-- Problem statement --
Reproduce the data below verbatim, leaving out the pictures.

*** Supplied data ***

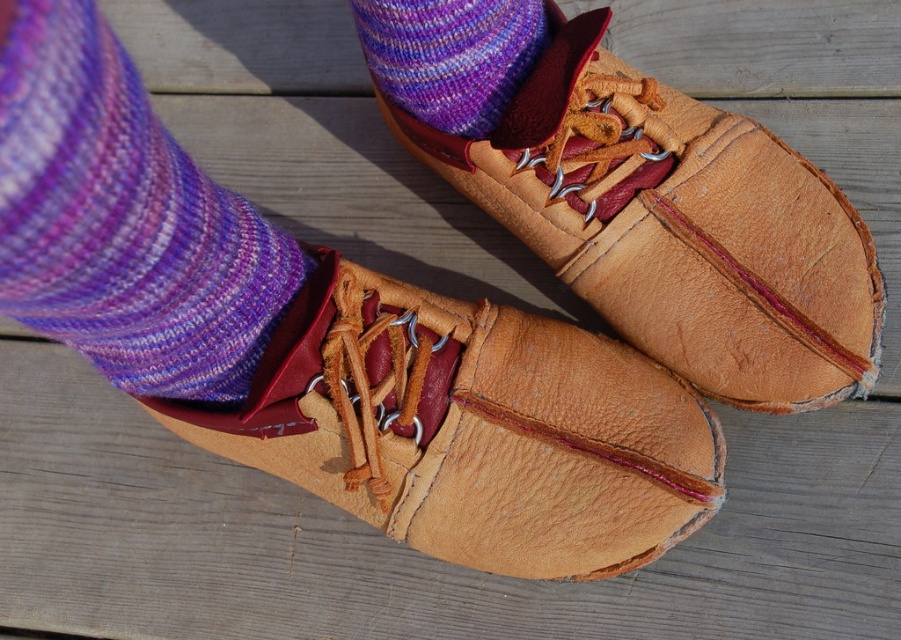
You are trying to decide which item to place in a narrow drawer. The drawer can only accommodate items that are not wider than the purple knitted sock at upper left. Based on the image, can the tan leather shoe at center fit in the drawer?

The tan leather shoe at center might be wider than purple knitted sock at upper left, so it may not fit in the drawer if the drawer can only accommodate items no wider than the purple knitted sock at upper left.

You are standing in front of the wooden planks background and want to place a small pebble between the two points, point (626, 257) and point (140, 147). Which point should you place it closer to so that it is in front of both points?

You should place the pebble closer to point (140, 147) because it is in front of point (626, 257).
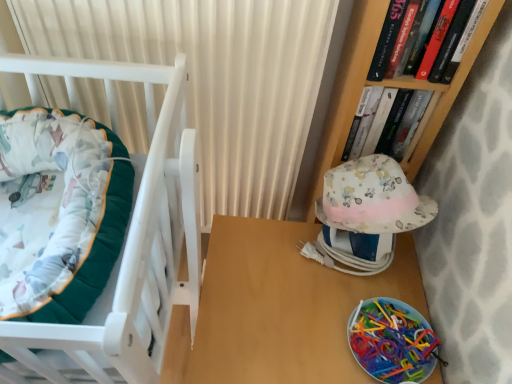
Question: In terms of height, does hardcover book at upper right, which ranks as the second book in back-to-front order, look taller or shorter compared to wooden table at center?

Choices:
 (A) short
 (B) tall

Answer: (A)

Question: Is point (446, 69) positioned closer to the camera than point (369, 276)?

Choices:
 (A) closer
 (B) farther

Answer: (A)

Question: Which object is the closest to the velvet green cushion at left?

Choices:
 (A) fluffy cotton hat at right
 (B) white textured curtain at upper center
 (C) hardcover book at upper right, which appears as the first book when viewed from the front
 (D) wooden table at center
 (E) translucent plastic plate at lower right

Answer: (B)

Question: Based on their relative distances, which object is farther from the translucent plastic plate at lower right?

Choices:
 (A) velvet green cushion at left
 (B) fluffy cotton hat at right
 (C) wooden table at center
 (D) hardcover book at upper right, which appears as the first book when viewed from the front
 (E) hardcover book at upper right, the second book positioned from the front

Answer: (D)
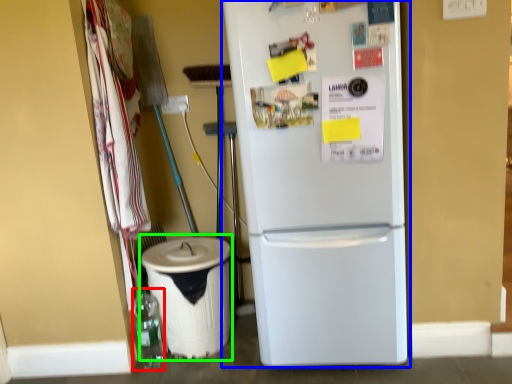
Question: Considering the real-world distances, which object is closest to bottle (highlighted by a red box)? refrigerator (highlighted by a blue box) or recycling bin (highlighted by a green box).

Choices:
 (A) refrigerator
 (B) recycling bin

Answer: (B)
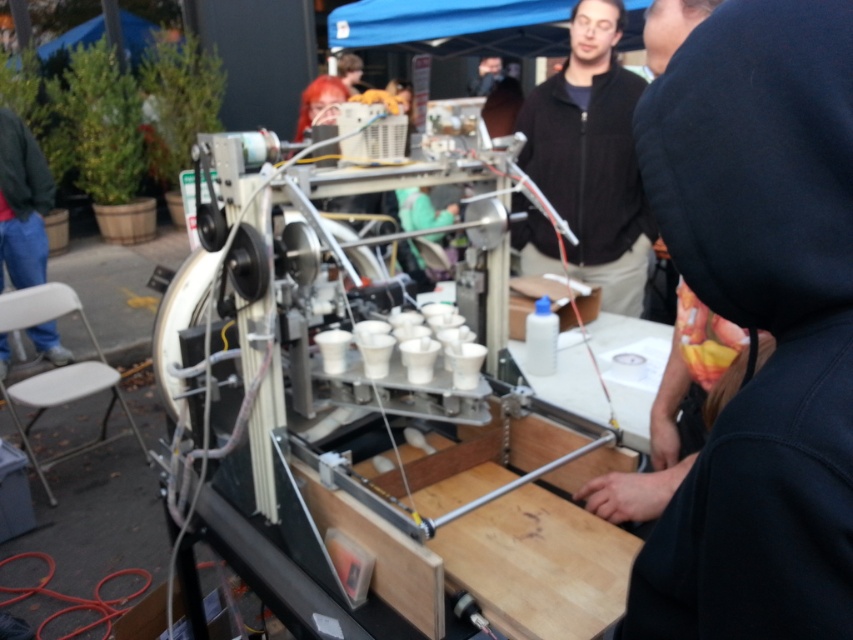
Question: Which of the following is the closest to the observer?

Choices:
 (A) blue jeans at lower left
 (B) white plastic chair at lower left
 (C) black zip-up jacket at upper center

Answer: (C)

Question: Which of the following is the closest to the observer?

Choices:
 (A) (91, 384)
 (B) (608, 205)
 (C) (30, 180)

Answer: (B)

Question: Does black zip-up jacket at upper center appear over white plastic chair at lower left?

Choices:
 (A) yes
 (B) no

Answer: (A)

Question: Estimate the real-world distances between objects in this image. Which object is farther from the blue fabric canopy at upper center?

Choices:
 (A) black zip-up jacket at upper center
 (B) white plastic chair at lower left

Answer: (B)

Question: Is black zip-up jacket at upper center bigger than blue fabric canopy at upper center?

Choices:
 (A) no
 (B) yes

Answer: (A)

Question: Is the position of black zip-up jacket at upper center less distant than that of blue fabric canopy at upper center?

Choices:
 (A) yes
 (B) no

Answer: (A)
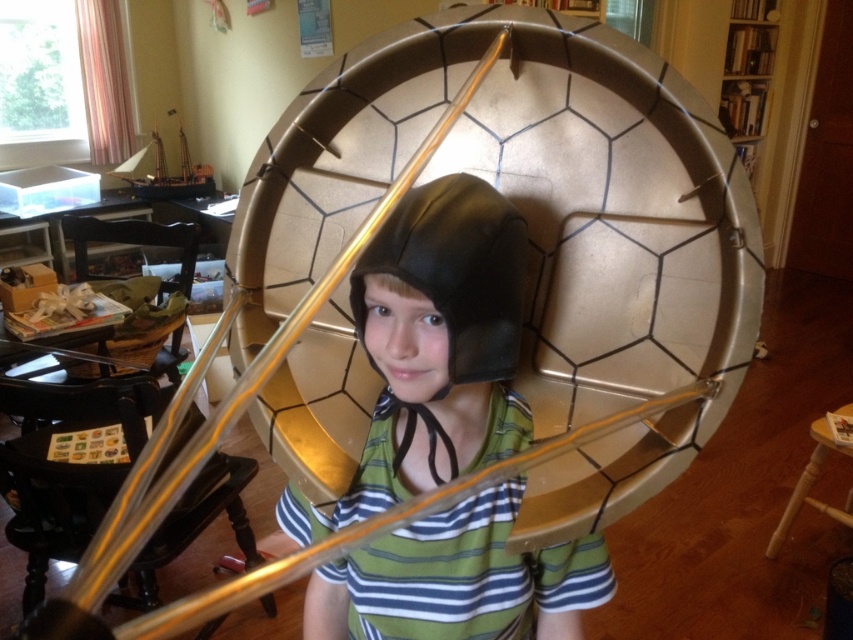
From the picture: You are a costume designer trying to place a 12 cm wide ribbon between the matte black helmet at center and the black leather helmet at center. Can you fit the ribbon between them?

The distance between the matte black helmet at center and the black leather helmet at center is 11.26 centimeters, which is less than the 12 cm width of the ribbon. Therefore, the ribbon cannot fit between them.

You are a character in a game and need to choose between the matte black helmet at center and the black leather helmet at center. Which one is positioned to the right?

The matte black helmet at center is positioned to the right of the black leather helmet at center.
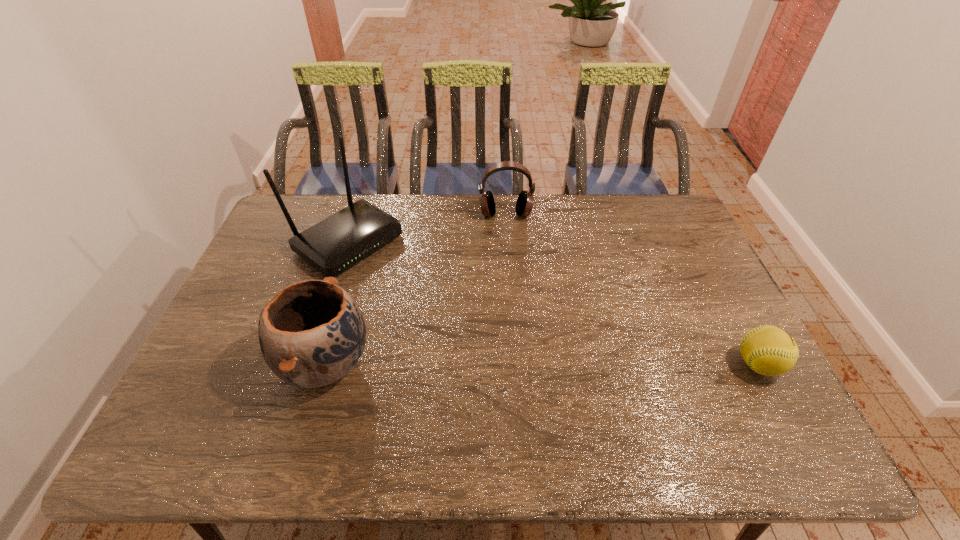
Where is `vacant space positioned 0.140m on the front-facing side of the tallest object`? vacant space positioned 0.140m on the front-facing side of the tallest object is located at coordinates (414, 288).

Where is `vacant region located 0.050m on the front-facing side of the tallest object`? vacant region located 0.050m on the front-facing side of the tallest object is located at coordinates (394, 274).

Where is `headset situated at the far edge`? headset situated at the far edge is located at coordinates (525, 200).

Where is `router positioned at the far edge`? The height and width of the screenshot is (540, 960). router positioned at the far edge is located at coordinates (333, 245).

Locate an element on the screen. The height and width of the screenshot is (540, 960). pottery at the near edge is located at coordinates (312, 333).

Where is `softball that is at the near edge`? softball that is at the near edge is located at coordinates (768, 350).

Find the location of a particular element. The image size is (960, 540). object that is positioned at the left edge is located at coordinates (333, 245).

Where is `object at the right edge`? object at the right edge is located at coordinates (768, 350).

Find the location of `object that is at the far left corner`. object that is at the far left corner is located at coordinates (333, 245).

In order to click on object that is at the near right corner in this screenshot , I will do `click(768, 350)`.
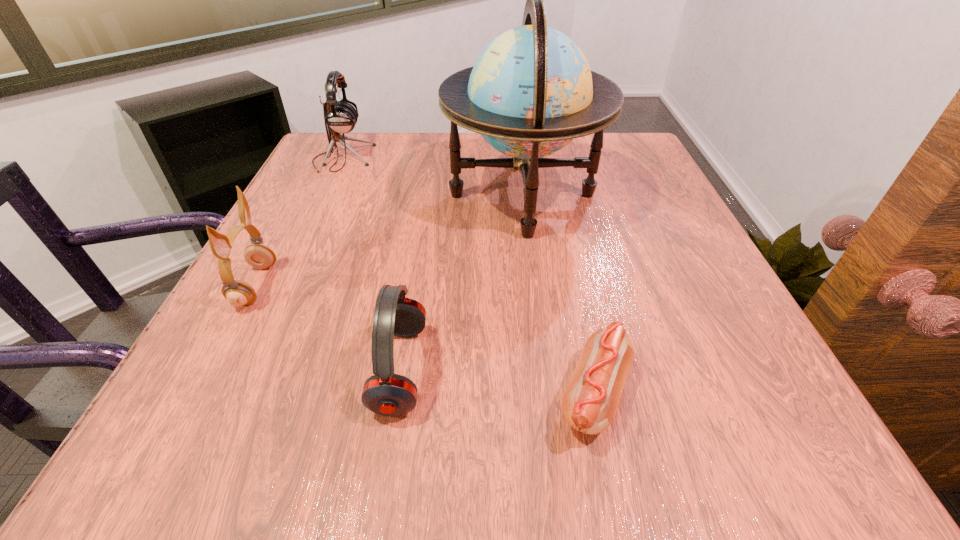
Locate an element on the screen. The width and height of the screenshot is (960, 540). vacant space located on the surface of the tallest object is located at coordinates (375, 195).

Find the location of `vacant area located on the front of the tallest earphone`. vacant area located on the front of the tallest earphone is located at coordinates (299, 253).

Where is `vacant region located on the front-facing side of the third nearest object`? vacant region located on the front-facing side of the third nearest object is located at coordinates point(499,285).

You are a GUI agent. You are given a task and a screenshot of the screen. Output one action in this format:
    pyautogui.click(x=<x>, y=<y>)
    Task: Click on the vacant point located on the ear cups of the third object from right to left
    This screenshot has width=960, height=540.
    Given the screenshot: What is the action you would take?
    pyautogui.click(x=677, y=369)

Locate an element on the screen. free space located on the right of the sausage is located at coordinates (782, 395).

In order to click on globe located in the far edge section of the desktop in this screenshot , I will do `click(531, 91)`.

Locate an element on the screen. This screenshot has width=960, height=540. earphone present at the far edge is located at coordinates (340, 116).

Locate an element on the screen. The image size is (960, 540). earphone at the near edge is located at coordinates (385, 393).

Identify the location of sausage that is at the near edge. (589, 404).

Where is `object positioned at the right edge`? The height and width of the screenshot is (540, 960). object positioned at the right edge is located at coordinates pos(531,91).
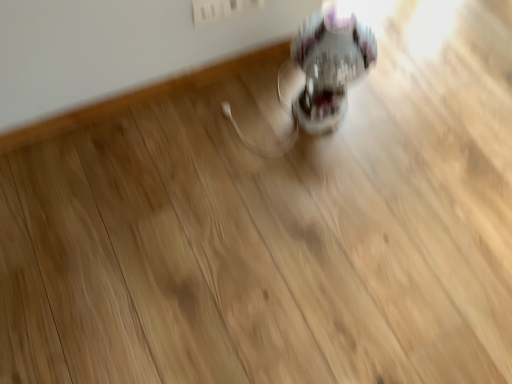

*** End of Supplied data ***

-- Solution below --
You are trying to decide which item to place in a narrow drawer. The drawer can only accommodate items that are not wider than the purple knitted sock at upper left. Based on the image, can the tan leather shoe at center fit in the drawer?

The tan leather shoe at center might be wider than purple knitted sock at upper left, so it may not fit in the drawer if the drawer can only accommodate items no wider than the purple knitted sock at upper left.

You are standing in front of the wooden planks background and want to place a small pebble between the two points, point (626, 257) and point (140, 147). Which point should you place it closer to so that it is in front of both points?

You should place the pebble closer to point (140, 147) because it is in front of point (626, 257).
Question: In terms of height, does hardcover book at upper right, which ranks as the second book in back-to-front order, look taller or shorter compared to wooden table at center?

Choices:
 (A) short
 (B) tall

Answer: (A)

Question: Is point (446, 69) positioned closer to the camera than point (369, 276)?

Choices:
 (A) closer
 (B) farther

Answer: (A)

Question: Which object is the closest to the velvet green cushion at left?

Choices:
 (A) fluffy cotton hat at right
 (B) white textured curtain at upper center
 (C) hardcover book at upper right, which appears as the first book when viewed from the front
 (D) wooden table at center
 (E) translucent plastic plate at lower right

Answer: (B)

Question: Based on their relative distances, which object is farther from the translucent plastic plate at lower right?

Choices:
 (A) velvet green cushion at left
 (B) fluffy cotton hat at right
 (C) wooden table at center
 (D) hardcover book at upper right, which appears as the first book when viewed from the front
 (E) hardcover book at upper right, the second book positioned from the front

Answer: (D)
Question: Considering the real-world distances, which object is closest to bottle (highlighted by a red box)? refrigerator (highlighted by a blue box) or recycling bin (highlighted by a green box).

Choices:
 (A) refrigerator
 (B) recycling bin

Answer: (B)
Question: Which of the following is the closest to the observer?

Choices:
 (A) blue jeans at lower left
 (B) white plastic chair at lower left
 (C) black zip-up jacket at upper center

Answer: (C)

Question: Which of the following is the closest to the observer?

Choices:
 (A) (91, 384)
 (B) (608, 205)
 (C) (30, 180)

Answer: (B)

Question: Does black zip-up jacket at upper center appear over white plastic chair at lower left?

Choices:
 (A) yes
 (B) no

Answer: (A)

Question: Estimate the real-world distances between objects in this image. Which object is farther from the blue fabric canopy at upper center?

Choices:
 (A) black zip-up jacket at upper center
 (B) white plastic chair at lower left

Answer: (B)

Question: Is black zip-up jacket at upper center bigger than blue fabric canopy at upper center?

Choices:
 (A) no
 (B) yes

Answer: (A)

Question: Is the position of black zip-up jacket at upper center less distant than that of blue fabric canopy at upper center?

Choices:
 (A) yes
 (B) no

Answer: (A)
From the picture: You are a costume designer trying to place a 12 cm wide ribbon between the matte black helmet at center and the black leather helmet at center. Can you fit the ribbon between them?

The distance between the matte black helmet at center and the black leather helmet at center is 11.26 centimeters, which is less than the 12 cm width of the ribbon. Therefore, the ribbon cannot fit between them.

You are a character in a game and need to choose between the matte black helmet at center and the black leather helmet at center. Which one is positioned to the right?

The matte black helmet at center is positioned to the right of the black leather helmet at center.
Where is `vacant space positioned 0.140m on the front-facing side of the tallest object`? vacant space positioned 0.140m on the front-facing side of the tallest object is located at coordinates (414, 288).

Where is `vacant region located 0.050m on the front-facing side of the tallest object`? vacant region located 0.050m on the front-facing side of the tallest object is located at coordinates (394, 274).

Where is `headset situated at the far edge`? headset situated at the far edge is located at coordinates (525, 200).

Where is `router positioned at the far edge`? The height and width of the screenshot is (540, 960). router positioned at the far edge is located at coordinates (333, 245).

Locate an element on the screen. The height and width of the screenshot is (540, 960). pottery at the near edge is located at coordinates (312, 333).

Where is `softball that is at the near edge`? softball that is at the near edge is located at coordinates (768, 350).

Find the location of a particular element. The image size is (960, 540). object that is positioned at the left edge is located at coordinates (333, 245).

Where is `object at the right edge`? object at the right edge is located at coordinates (768, 350).

Find the location of `object that is at the far left corner`. object that is at the far left corner is located at coordinates (333, 245).

In order to click on object that is at the near right corner in this screenshot , I will do `click(768, 350)`.
Locate an element on the screen. The width and height of the screenshot is (960, 540). vacant space located on the surface of the tallest object is located at coordinates (375, 195).

Find the location of `vacant area located on the front of the tallest earphone`. vacant area located on the front of the tallest earphone is located at coordinates (299, 253).

Where is `vacant region located on the front-facing side of the third nearest object`? vacant region located on the front-facing side of the third nearest object is located at coordinates point(499,285).

You are a GUI agent. You are given a task and a screenshot of the screen. Output one action in this format:
    pyautogui.click(x=<x>, y=<y>)
    Task: Click on the vacant point located on the ear cups of the third object from right to left
    This screenshot has width=960, height=540.
    Given the screenshot: What is the action you would take?
    pyautogui.click(x=677, y=369)

Locate an element on the screen. free space located on the right of the sausage is located at coordinates (782, 395).

In order to click on globe located in the far edge section of the desktop in this screenshot , I will do `click(531, 91)`.

Locate an element on the screen. This screenshot has width=960, height=540. earphone present at the far edge is located at coordinates (340, 116).

Locate an element on the screen. The image size is (960, 540). earphone at the near edge is located at coordinates (385, 393).

Identify the location of sausage that is at the near edge. (589, 404).

Where is `object positioned at the right edge`? The height and width of the screenshot is (540, 960). object positioned at the right edge is located at coordinates pos(531,91).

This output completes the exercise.